INSTRUCTIONS FOR THE TASK => Copy out every line of the data exactly; do not include the images.

::: STUDY MATERIAL :::

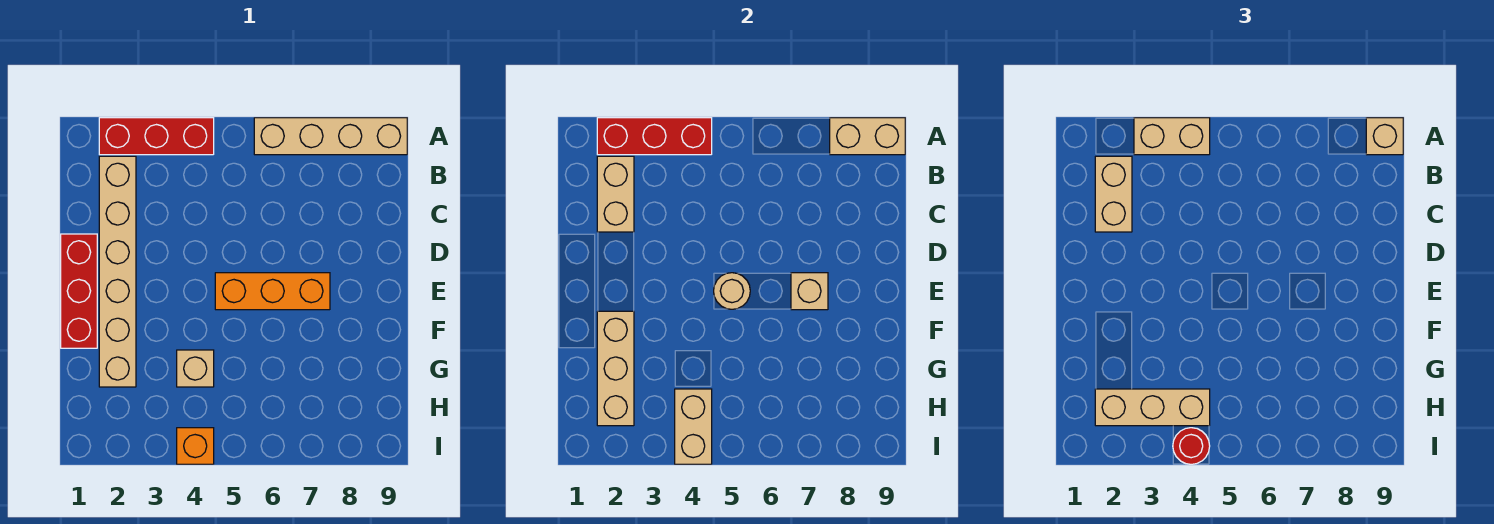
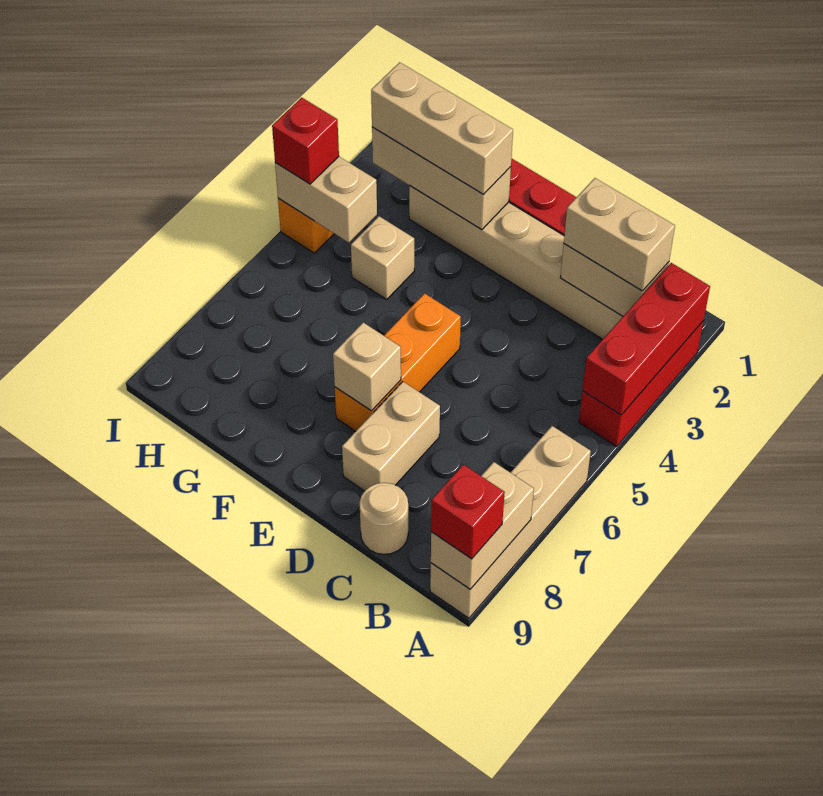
tan brick A3:A4 level 3 -> tan brick D7:D8 level 1
tan brick A9 level 3 -> red brick A9 level 3
tan round brick E5 level 2 -> tan round brick C9 level 1
tan brick H2:H4 level 3 -> tan brick F2:H2 level 3
red round brick I4 level 3 -> red brick I4 level 3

:::

ANSWER AREA =>
tan brick A3:A4 level 3 -> tan brick D7:D8 level 1
tan brick A9 level 3 -> red brick A9 level 3
tan round brick E5 level 2 -> tan round brick C9 level 1
tan brick H2:H4 level 3 -> tan brick F2:H2 level 3
red round brick I4 level 3 -> red brick I4 level 3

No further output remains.